++++ MATERIAL FOR THE TASK ++++

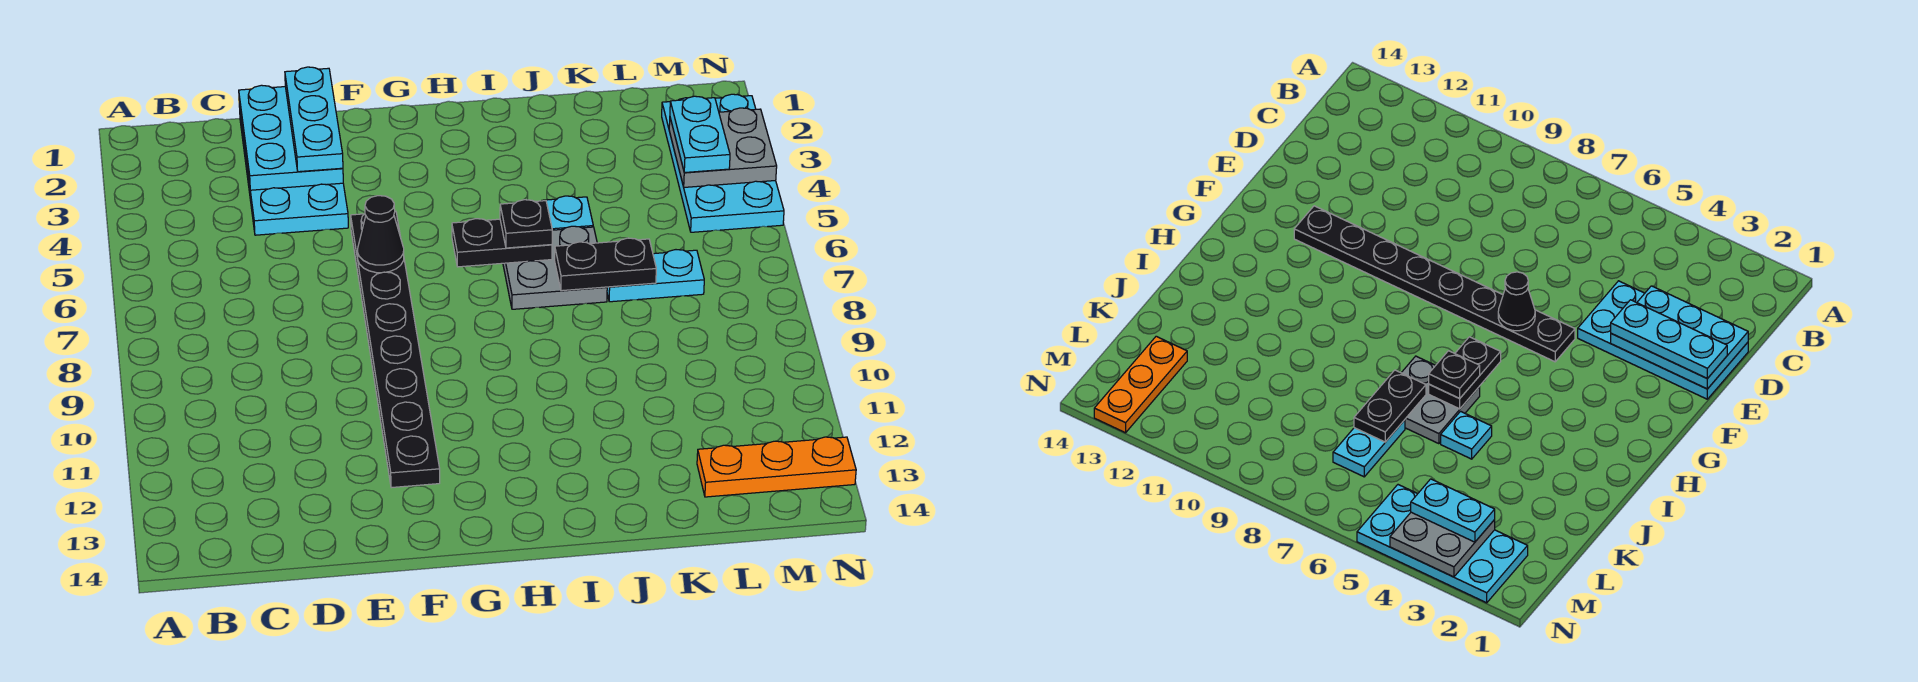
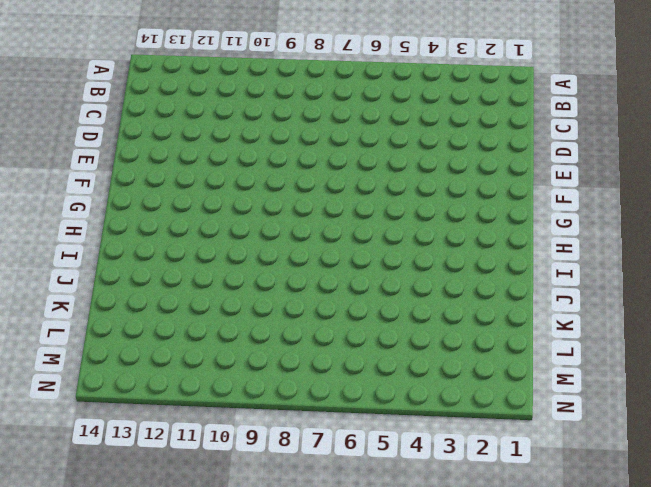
none -> cyan plate D1:E4 level 1
none -> black plate F5:F12 level 1
none -> grey plate I6:J7 level 1

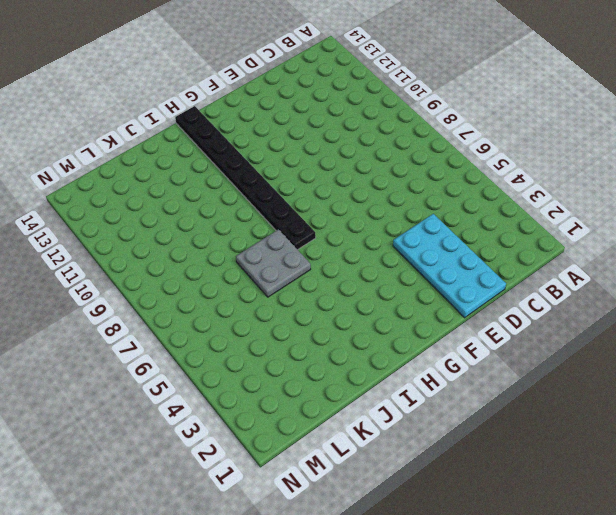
black plate H7:H14 level 1 -> black plate F5:F12 level 1
none -> cyan plate J5 level 1
none -> cyan plate K7:L7 level 1
none -> orange plate L13:N13 level 1

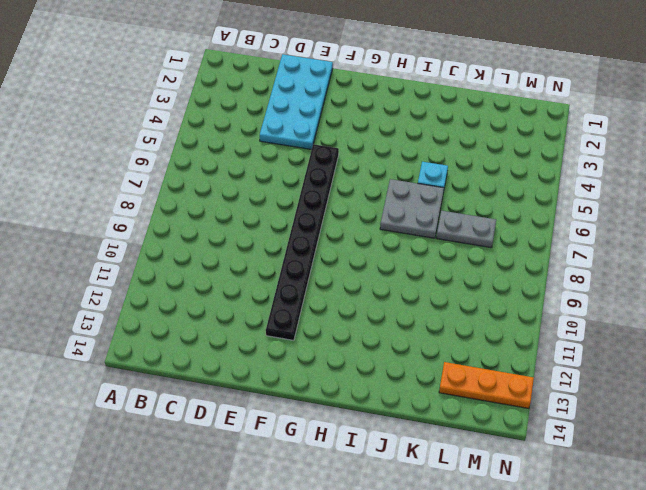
grey plate K7:L7 level 1 -> cyan plate K7:L7 level 1
none -> cyan plate M2:N5 level 1
none -> cyan plate D1:E3 level 2
none -> black cone F6 level 2

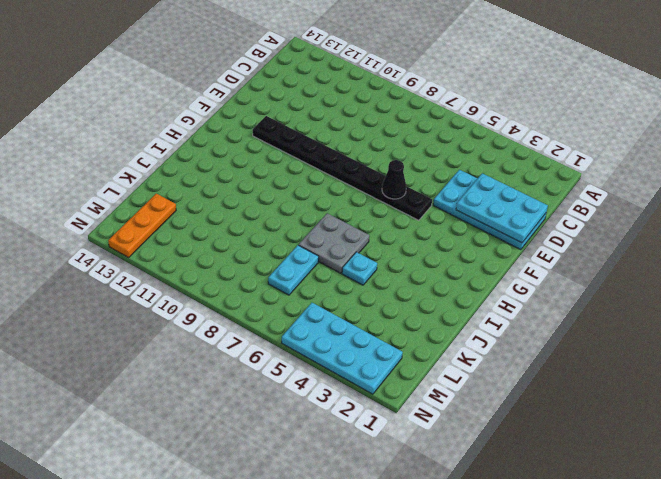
none -> black plate H6:I6 level 2
none -> black plate J7:K7 level 2
none -> grey plate M3:N4 level 2

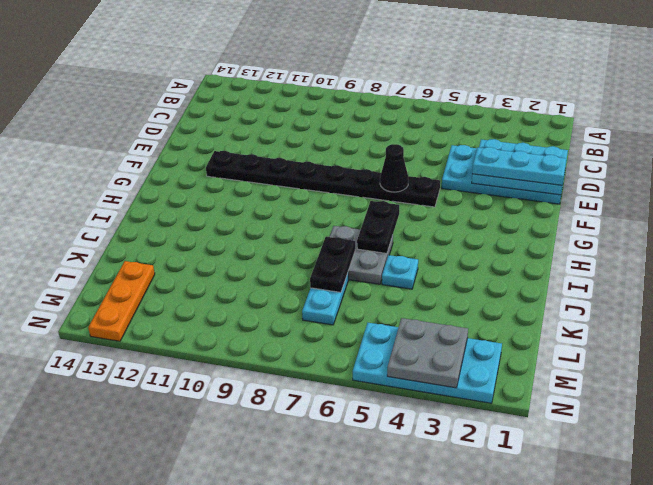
none -> black plate I6 level 3
none -> cyan plate M3:M4 level 3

++++

> [EXERCISE REQUIREMENTS] The lines holding the word "black" are the answer. Pull them out of the records and copy them.

> [COMPLETED TASK]
none -> black plate F5:F12 level 1
black plate H7:H14 level 1 -> black plate F5:F12 level 1
none -> black cone F6 level 2
none -> black plate H6:I6 level 2
none -> black plate J7:K7 level 2
none -> black plate I6 level 3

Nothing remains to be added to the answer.